_Problem details_.
Reproduce precisely the lines of the material below from the line containing "recolor: vutibol (pink)" up to and including its last line. Pictures must not be copied.

Records for the task START

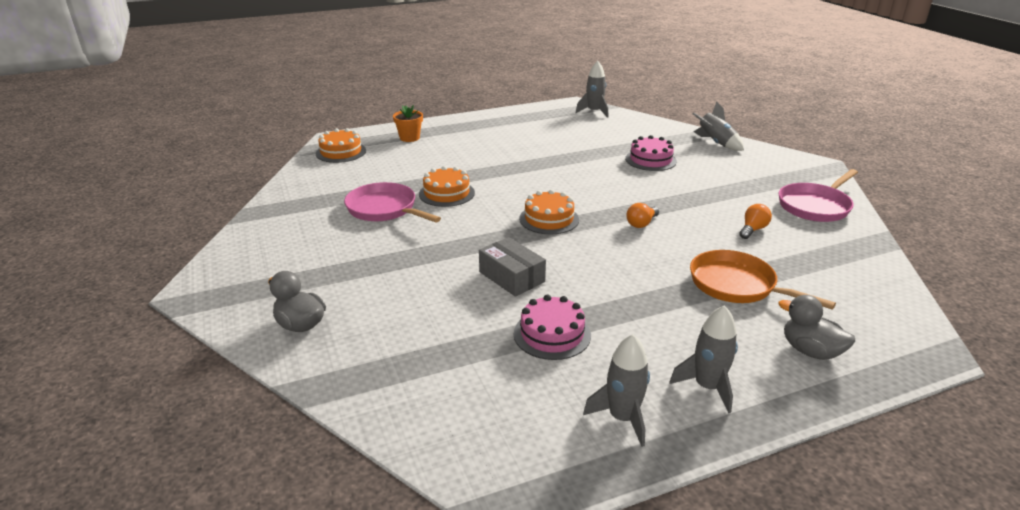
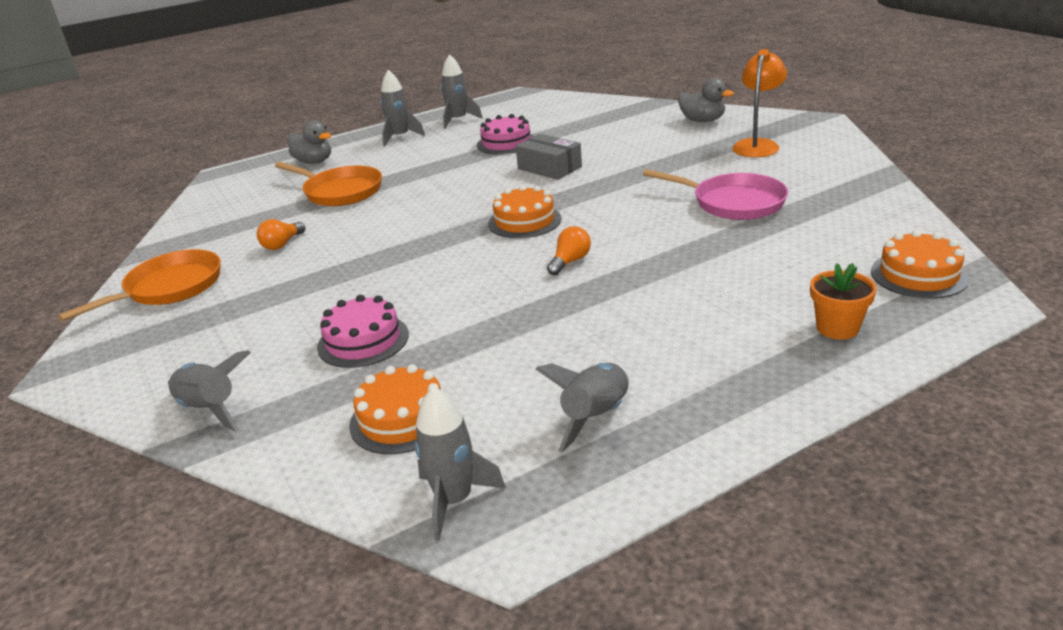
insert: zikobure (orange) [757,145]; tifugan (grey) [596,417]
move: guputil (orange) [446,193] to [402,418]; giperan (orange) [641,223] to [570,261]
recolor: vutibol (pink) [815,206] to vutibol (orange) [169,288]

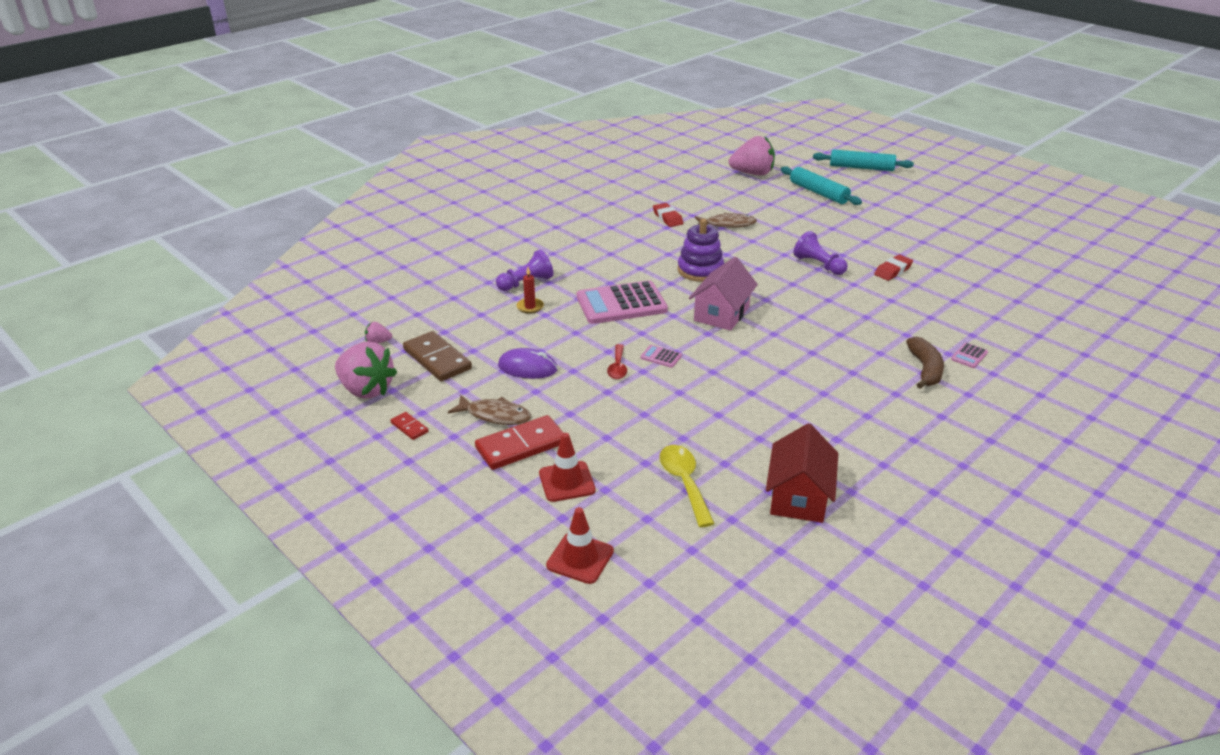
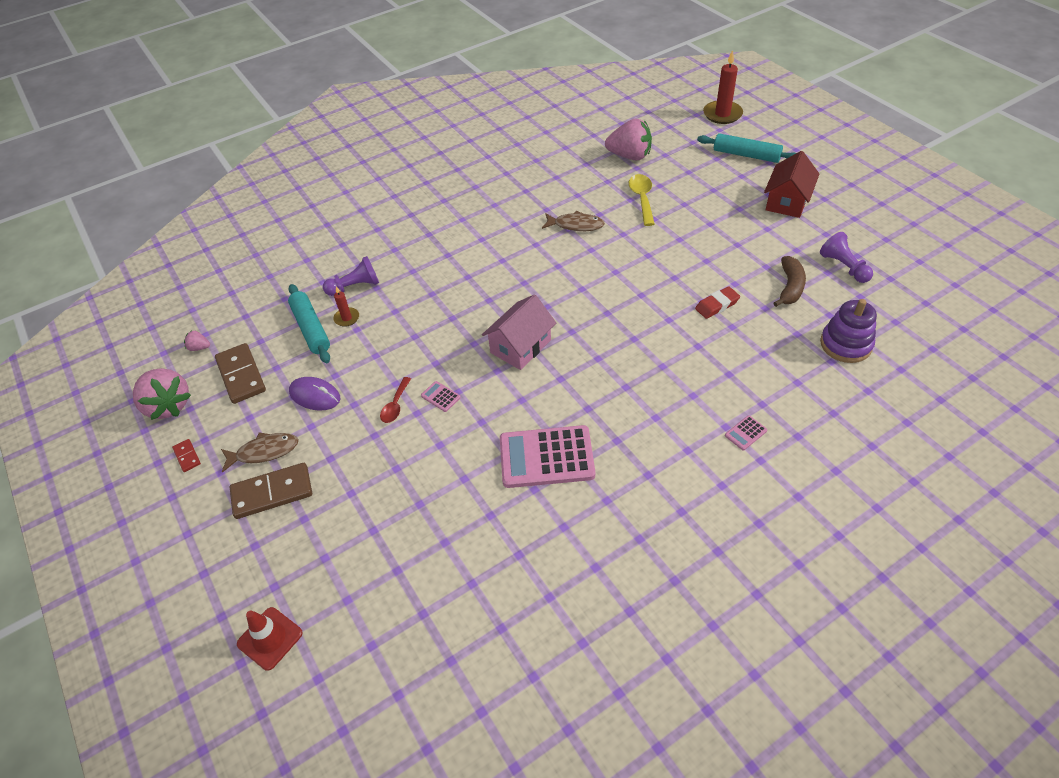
delete: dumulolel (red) [667,218]; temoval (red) [567,482]
insert: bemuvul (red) [722,114]
move:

Records for the task END

_Exercise answer_.
recolor: vutibol (pink) [815,206] to vutibol (orange) [169,288]

delete: dumulolel (red) [667,218]; temoval (red) [567,482]
insert: bemuvul (red) [722,114]
move:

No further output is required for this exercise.